**Work instructions**. When a line below contains the word "russet", copy that line.

**Records to process**.
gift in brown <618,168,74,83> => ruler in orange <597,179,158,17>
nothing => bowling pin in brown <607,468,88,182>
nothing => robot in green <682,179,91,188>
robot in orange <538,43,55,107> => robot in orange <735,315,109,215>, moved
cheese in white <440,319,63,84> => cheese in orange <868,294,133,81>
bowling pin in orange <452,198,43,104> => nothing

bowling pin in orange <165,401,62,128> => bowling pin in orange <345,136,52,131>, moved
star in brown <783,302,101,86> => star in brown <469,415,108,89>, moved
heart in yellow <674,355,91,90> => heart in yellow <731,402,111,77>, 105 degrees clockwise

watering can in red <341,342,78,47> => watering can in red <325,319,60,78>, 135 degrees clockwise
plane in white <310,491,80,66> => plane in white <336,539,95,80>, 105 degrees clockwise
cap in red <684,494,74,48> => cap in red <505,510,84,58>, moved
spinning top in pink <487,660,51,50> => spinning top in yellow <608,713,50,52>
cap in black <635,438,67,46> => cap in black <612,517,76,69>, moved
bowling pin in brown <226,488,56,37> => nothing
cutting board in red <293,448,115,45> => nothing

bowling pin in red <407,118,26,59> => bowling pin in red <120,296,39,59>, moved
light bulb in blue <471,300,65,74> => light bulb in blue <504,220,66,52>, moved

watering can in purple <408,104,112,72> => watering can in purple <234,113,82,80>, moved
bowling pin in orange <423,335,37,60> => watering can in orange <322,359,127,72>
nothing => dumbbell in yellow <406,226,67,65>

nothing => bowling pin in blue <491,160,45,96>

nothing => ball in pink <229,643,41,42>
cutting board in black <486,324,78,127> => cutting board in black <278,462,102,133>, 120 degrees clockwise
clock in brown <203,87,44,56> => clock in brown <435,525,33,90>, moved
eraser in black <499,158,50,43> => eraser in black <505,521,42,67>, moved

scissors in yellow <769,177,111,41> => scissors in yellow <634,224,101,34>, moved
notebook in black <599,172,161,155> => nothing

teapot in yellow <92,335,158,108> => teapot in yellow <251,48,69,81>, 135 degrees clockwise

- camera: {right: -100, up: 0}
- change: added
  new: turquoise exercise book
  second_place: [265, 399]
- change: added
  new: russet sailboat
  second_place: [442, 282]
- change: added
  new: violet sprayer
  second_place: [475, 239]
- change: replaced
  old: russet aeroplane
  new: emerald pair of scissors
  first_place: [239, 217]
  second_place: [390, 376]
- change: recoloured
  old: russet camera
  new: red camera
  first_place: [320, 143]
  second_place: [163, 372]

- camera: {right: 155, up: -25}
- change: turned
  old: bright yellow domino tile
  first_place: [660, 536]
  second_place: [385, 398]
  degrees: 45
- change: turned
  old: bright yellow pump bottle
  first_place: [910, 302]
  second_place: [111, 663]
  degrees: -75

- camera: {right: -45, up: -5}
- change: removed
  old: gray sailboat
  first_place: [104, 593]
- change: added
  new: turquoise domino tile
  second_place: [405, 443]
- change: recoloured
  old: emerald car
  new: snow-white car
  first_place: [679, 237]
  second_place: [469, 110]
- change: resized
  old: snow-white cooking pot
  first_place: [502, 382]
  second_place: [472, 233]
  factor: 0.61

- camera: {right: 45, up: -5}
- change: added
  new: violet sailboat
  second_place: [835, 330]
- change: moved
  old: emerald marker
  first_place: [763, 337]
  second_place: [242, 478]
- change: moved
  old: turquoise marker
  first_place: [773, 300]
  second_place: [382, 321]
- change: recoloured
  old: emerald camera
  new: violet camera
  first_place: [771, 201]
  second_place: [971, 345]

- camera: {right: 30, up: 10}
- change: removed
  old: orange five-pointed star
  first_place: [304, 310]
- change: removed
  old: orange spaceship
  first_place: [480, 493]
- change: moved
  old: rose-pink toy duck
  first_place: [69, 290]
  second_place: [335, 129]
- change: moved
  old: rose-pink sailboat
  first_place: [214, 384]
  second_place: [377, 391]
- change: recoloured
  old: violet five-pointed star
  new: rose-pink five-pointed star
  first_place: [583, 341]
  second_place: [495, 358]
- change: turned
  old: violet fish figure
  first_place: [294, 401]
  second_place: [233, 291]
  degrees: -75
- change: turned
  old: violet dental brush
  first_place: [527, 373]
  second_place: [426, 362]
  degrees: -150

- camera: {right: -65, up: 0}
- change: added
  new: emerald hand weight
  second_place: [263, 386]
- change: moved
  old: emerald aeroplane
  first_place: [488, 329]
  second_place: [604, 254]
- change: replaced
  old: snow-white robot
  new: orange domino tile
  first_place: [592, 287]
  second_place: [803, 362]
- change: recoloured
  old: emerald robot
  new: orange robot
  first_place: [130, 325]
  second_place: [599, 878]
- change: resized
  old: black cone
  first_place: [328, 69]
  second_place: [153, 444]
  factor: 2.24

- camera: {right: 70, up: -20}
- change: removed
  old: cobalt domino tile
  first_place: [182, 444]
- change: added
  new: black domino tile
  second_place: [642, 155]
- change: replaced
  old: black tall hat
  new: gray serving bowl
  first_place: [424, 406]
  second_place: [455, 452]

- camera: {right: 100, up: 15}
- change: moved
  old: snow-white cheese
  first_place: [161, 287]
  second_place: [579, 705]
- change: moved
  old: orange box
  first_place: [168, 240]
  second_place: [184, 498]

**Answer for this exercise**.
  new: russet sailboat
  old: russet aeroplane
  old: russet camera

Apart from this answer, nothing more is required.